Given instruction: Please rewrite all of the data below with every "Nvidia" changed to "NVIDIA" and everything else kept the same. Leave the pictures out of your answer.

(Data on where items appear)
******************************

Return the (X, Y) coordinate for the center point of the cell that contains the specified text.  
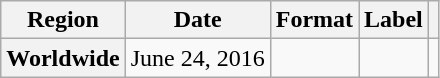
Worldwide (63, 58)
Region (63, 20)
Date (198, 20)
June 24, 2016 (198, 58)
Label (394, 20)
Format (314, 20)
Output the (X, Y) coordinate of the center of the cell containing the given text.  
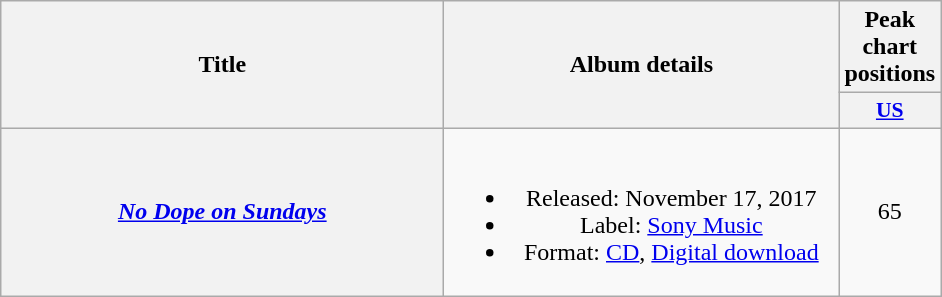
Title (222, 65)
Released: November 17, 2017Label: Sony MusicFormat: CD, Digital download (642, 212)
65 (890, 212)
US (890, 111)
Peak chart positions (890, 47)
No Dope on Sundays (222, 212)
Album details (642, 65)
Find where the given text appears and provide that cell's center as [x, y] coordinate. 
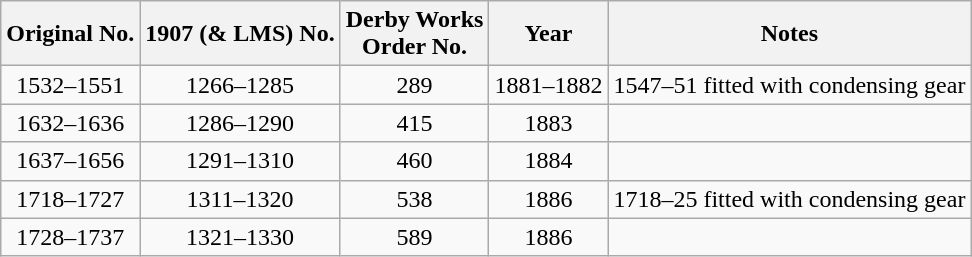
1532–1551 [70, 85]
1266–1285 [240, 85]
1718–25 fitted with condensing gear [790, 199]
Derby WorksOrder No. [414, 34]
1547–51 fitted with condensing gear [790, 85]
1637–1656 [70, 161]
Original No. [70, 34]
1907 (& LMS) No. [240, 34]
1286–1290 [240, 123]
1311–1320 [240, 199]
1883 [548, 123]
Year [548, 34]
1884 [548, 161]
460 [414, 161]
589 [414, 237]
1632–1636 [70, 123]
Notes [790, 34]
1291–1310 [240, 161]
1321–1330 [240, 237]
415 [414, 123]
289 [414, 85]
1728–1737 [70, 237]
538 [414, 199]
1718–1727 [70, 199]
1881–1882 [548, 85]
From the cell containing the given text, extract its center point as (x, y) coordinate. 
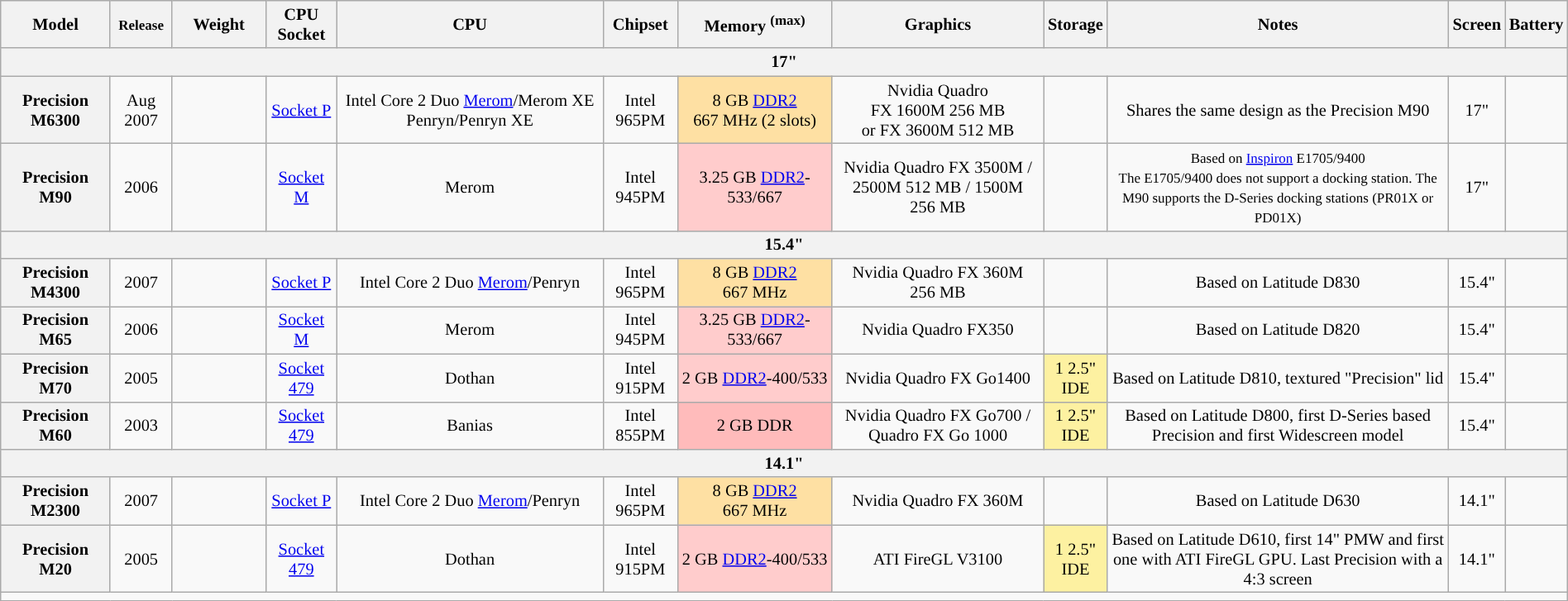
Based on Latitude D630 (1279, 501)
Precision M70 (56, 378)
Nvidia Quadro FX Go1400 (938, 378)
Based on Inspiron E1705/9400 The E1705/9400 does not support a docking station. The M90 supports the D-Series docking stations (PR01X or PD01X) (1279, 187)
Storage (1075, 24)
Precision M90 (56, 187)
2 GB DDR (754, 426)
Precision M60 (56, 426)
CPU (470, 24)
Shares the same design as the Precision M90 (1279, 110)
Nvidia Quadro FX 3500M / 2500M 512 MB / 1500M 256 MB (938, 187)
2003 (141, 426)
Battery (1537, 24)
ATI FireGL V3100 (938, 559)
8 GB DDR2 667 MHz (2 slots) (754, 110)
Model (56, 24)
Precision M4300 (56, 283)
Based on Latitude D610, first 14" PMW and first one with ATI FireGL GPU. Last Precision with a 4:3 screen (1279, 559)
Intel Core 2 Duo Merom/Merom XEPenryn/Penryn XE (470, 110)
Based on Latitude D830 (1279, 283)
Based on Latitude D800, first D-Series based Precision and first Widescreen model (1279, 426)
Nvidia Quadro FX 360M (938, 501)
Based on Latitude D810, textured "Precision" lid (1279, 378)
Intel 855PM (640, 426)
Nvidia Quadro FX Go700 / Quadro FX Go 1000 (938, 426)
Graphics (938, 24)
Weight (219, 24)
Screen (1477, 24)
Memory (max) (754, 24)
Nvidia QuadroFX 1600M 256 MBor FX 3600M 512 MB (938, 110)
Banias (470, 426)
Nvidia Quadro FX350 (938, 330)
Based on Latitude D820 (1279, 330)
Precision M20 (56, 559)
Aug 2007 (141, 110)
Release (141, 24)
Nvidia Quadro FX 360M 256 MB (938, 283)
Precision M65 (56, 330)
CPU Socket (302, 24)
Chipset (640, 24)
Precision M2300 (56, 501)
Notes (1279, 24)
Precision M6300 (56, 110)
Identify which cell holds the provided text, then report its (X, Y) central coordinate. 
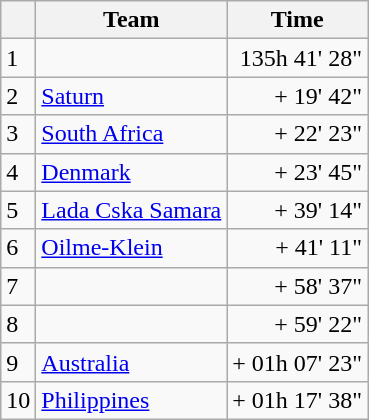
Lada Cska Samara (132, 210)
2 (18, 96)
Philippines (132, 400)
3 (18, 134)
Time (298, 20)
+ 41' 11" (298, 248)
8 (18, 324)
Team (132, 20)
7 (18, 286)
+ 59' 22" (298, 324)
Australia (132, 362)
135h 41' 28" (298, 58)
+ 39' 14" (298, 210)
+ 58' 37" (298, 286)
6 (18, 248)
Oilme-Klein (132, 248)
4 (18, 172)
Denmark (132, 172)
South Africa (132, 134)
+ 19' 42" (298, 96)
9 (18, 362)
+ 01h 07' 23" (298, 362)
+ 01h 17' 38" (298, 400)
+ 22' 23" (298, 134)
5 (18, 210)
1 (18, 58)
Saturn (132, 96)
+ 23' 45" (298, 172)
10 (18, 400)
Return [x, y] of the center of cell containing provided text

******************************

Response to the exercise:
Return the (X, Y) coordinate for the center point of the cell that contains the specified text.  
Worldwide (63, 58)
Region (63, 20)
Date (198, 20)
June 24, 2016 (198, 58)
Label (394, 20)
Format (314, 20)
Output the (X, Y) coordinate of the center of the cell containing the given text.  
Title (222, 65)
Released: November 17, 2017Label: Sony MusicFormat: CD, Digital download (642, 212)
65 (890, 212)
US (890, 111)
Peak chart positions (890, 47)
No Dope on Sundays (222, 212)
Album details (642, 65)
Find where the given text appears and provide that cell's center as [x, y] coordinate. 
1532–1551 [70, 85]
1266–1285 [240, 85]
1718–25 fitted with condensing gear [790, 199]
Derby WorksOrder No. [414, 34]
1547–51 fitted with condensing gear [790, 85]
1637–1656 [70, 161]
Original No. [70, 34]
1907 (& LMS) No. [240, 34]
1286–1290 [240, 123]
1311–1320 [240, 199]
1883 [548, 123]
Year [548, 34]
1884 [548, 161]
460 [414, 161]
589 [414, 237]
1632–1636 [70, 123]
Notes [790, 34]
1291–1310 [240, 161]
1321–1330 [240, 237]
415 [414, 123]
289 [414, 85]
1728–1737 [70, 237]
538 [414, 199]
1718–1727 [70, 199]
1881–1882 [548, 85]
From the cell containing the given text, extract its center point as (x, y) coordinate. 
Based on Latitude D630 (1279, 501)
Precision M70 (56, 378)
NVIDIA Quadro FX Go1400 (938, 378)
Based on Inspiron E1705/9400 The E1705/9400 does not support a docking station. The M90 supports the D-Series docking stations (PR01X or PD01X) (1279, 187)
Storage (1075, 24)
Precision M90 (56, 187)
2 GB DDR (754, 426)
Precision M60 (56, 426)
CPU (470, 24)
Shares the same design as the Precision M90 (1279, 110)
NVIDIA Quadro FX 3500M / 2500M 512 MB / 1500M 256 MB (938, 187)
2003 (141, 426)
Battery (1537, 24)
ATI FireGL V3100 (938, 559)
8 GB DDR2 667 MHz (2 slots) (754, 110)
Model (56, 24)
Precision M4300 (56, 283)
Based on Latitude D610, first 14" PMW and first one with ATI FireGL GPU. Last Precision with a 4:3 screen (1279, 559)
Intel Core 2 Duo Merom/Merom XEPenryn/Penryn XE (470, 110)
Based on Latitude D830 (1279, 283)
Based on Latitude D800, first D-Series based Precision and first Widescreen model (1279, 426)
NVIDIA Quadro FX 360M (938, 501)
Based on Latitude D810, textured "Precision" lid (1279, 378)
Intel 855PM (640, 426)
NVIDIA Quadro FX Go700 / Quadro FX Go 1000 (938, 426)
Graphics (938, 24)
Weight (219, 24)
Screen (1477, 24)
Memory (max) (754, 24)
NVIDIA QuadroFX 1600M 256 MBor FX 3600M 512 MB (938, 110)
Banias (470, 426)
NVIDIA Quadro FX350 (938, 330)
Based on Latitude D820 (1279, 330)
Precision M20 (56, 559)
Aug 2007 (141, 110)
Release (141, 24)
NVIDIA Quadro FX 360M 256 MB (938, 283)
Precision M65 (56, 330)
CPU Socket (302, 24)
Chipset (640, 24)
Precision M2300 (56, 501)
Notes (1279, 24)
Precision M6300 (56, 110)
Identify which cell holds the provided text, then report its (X, Y) central coordinate. 
Lada Cska Samara (132, 210)
2 (18, 96)
Philippines (132, 400)
3 (18, 134)
Time (298, 20)
+ 41' 11" (298, 248)
8 (18, 324)
Team (132, 20)
7 (18, 286)
+ 59' 22" (298, 324)
Australia (132, 362)
135h 41' 28" (298, 58)
+ 39' 14" (298, 210)
+ 58' 37" (298, 286)
6 (18, 248)
Oilme-Klein (132, 248)
4 (18, 172)
Denmark (132, 172)
South Africa (132, 134)
+ 19' 42" (298, 96)
9 (18, 362)
+ 01h 07' 23" (298, 362)
+ 01h 17' 38" (298, 400)
+ 22' 23" (298, 134)
5 (18, 210)
1 (18, 58)
Saturn (132, 96)
+ 23' 45" (298, 172)
10 (18, 400)
Return [x, y] of the center of cell containing provided text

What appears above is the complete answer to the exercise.